> **Problem requirements**: Print the records again, matching each line exactly.

> **Input**:
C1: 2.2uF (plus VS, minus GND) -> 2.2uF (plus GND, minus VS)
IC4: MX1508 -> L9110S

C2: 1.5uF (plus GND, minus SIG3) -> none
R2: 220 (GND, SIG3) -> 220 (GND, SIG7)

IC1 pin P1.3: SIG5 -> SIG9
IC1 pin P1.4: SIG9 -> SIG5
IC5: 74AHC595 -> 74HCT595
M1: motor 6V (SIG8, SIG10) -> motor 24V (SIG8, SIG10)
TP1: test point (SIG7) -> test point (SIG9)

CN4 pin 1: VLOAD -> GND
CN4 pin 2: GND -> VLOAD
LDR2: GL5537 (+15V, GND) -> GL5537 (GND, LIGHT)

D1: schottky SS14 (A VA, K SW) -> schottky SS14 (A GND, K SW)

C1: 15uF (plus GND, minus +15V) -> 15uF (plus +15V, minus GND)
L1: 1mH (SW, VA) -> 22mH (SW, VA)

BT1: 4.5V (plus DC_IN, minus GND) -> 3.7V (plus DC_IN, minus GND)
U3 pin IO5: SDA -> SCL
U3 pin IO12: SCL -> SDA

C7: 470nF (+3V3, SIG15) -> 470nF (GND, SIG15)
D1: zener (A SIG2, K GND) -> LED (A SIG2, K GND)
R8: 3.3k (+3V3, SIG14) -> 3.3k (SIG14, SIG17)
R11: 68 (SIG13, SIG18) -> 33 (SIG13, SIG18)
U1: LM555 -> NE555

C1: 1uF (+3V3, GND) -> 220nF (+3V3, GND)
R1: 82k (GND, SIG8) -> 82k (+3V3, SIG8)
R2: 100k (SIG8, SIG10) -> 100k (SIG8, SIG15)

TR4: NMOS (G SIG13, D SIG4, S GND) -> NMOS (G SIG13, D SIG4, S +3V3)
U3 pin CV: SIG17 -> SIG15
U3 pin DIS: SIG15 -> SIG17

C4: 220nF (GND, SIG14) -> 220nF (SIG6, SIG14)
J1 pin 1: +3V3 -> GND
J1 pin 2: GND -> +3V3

> **Expected answer**:
C1: 2.2uF (plus VS, minus GND) -> 2.2uF (plus GND, minus VS)
IC4: MX1508 -> L9110S

C2: 1.5uF (plus GND, minus SIG3) -> none
R2: 220 (GND, SIG3) -> 220 (GND, SIG7)

IC1 pin P1.3: SIG5 -> SIG9
IC1 pin P1.4: SIG9 -> SIG5
IC5: 74AHC595 -> 74HCT595
M1: motor 6V (SIG8, SIG10) -> motor 24V (SIG8, SIG10)
TP1: test point (SIG7) -> test point (SIG9)

CN4 pin 1: VLOAD -> GND
CN4 pin 2: GND -> VLOAD
LDR2: GL5537 (+15V, GND) -> GL5537 (GND, LIGHT)

D1: schottky SS14 (A VA, K SW) -> schottky SS14 (A GND, K SW)

C1: 15uF (plus GND, minus +15V) -> 15uF (plus +15V, minus GND)
L1: 1mH (SW, VA) -> 22mH (SW, VA)

BT1: 4.5V (plus DC_IN, minus GND) -> 3.7V (plus DC_IN, minus GND)
U3 pin IO5: SDA -> SCL
U3 pin IO12: SCL -> SDA

C7: 470nF (+3V3, SIG15) -> 470nF (GND, SIG15)
D1: zener (A SIG2, K GND) -> LED (A SIG2, K GND)
R8: 3.3k (+3V3, SIG14) -> 3.3k (SIG14, SIG17)
R11: 68 (SIG13, SIG18) -> 33 (SIG13, SIG18)
U1: LM555 -> NE555

C1: 1uF (+3V3, GND) -> 220nF (+3V3, GND)
R1: 82k (GND, SIG8) -> 82k (+3V3, SIG8)
R2: 100k (SIG8, SIG10) -> 100k (SIG8, SIG15)

TR4: NMOS (G SIG13, D SIG4, S GND) -> NMOS (G SIG13, D SIG4, S +3V3)
U3 pin CV: SIG17 -> SIG15
U3 pin DIS: SIG15 -> SIG17

C4: 220nF (GND, SIG14) -> 220nF (SIG6, SIG14)
J1 pin 1: +3V3 -> GND
J1 pin 2: GND -> +3V3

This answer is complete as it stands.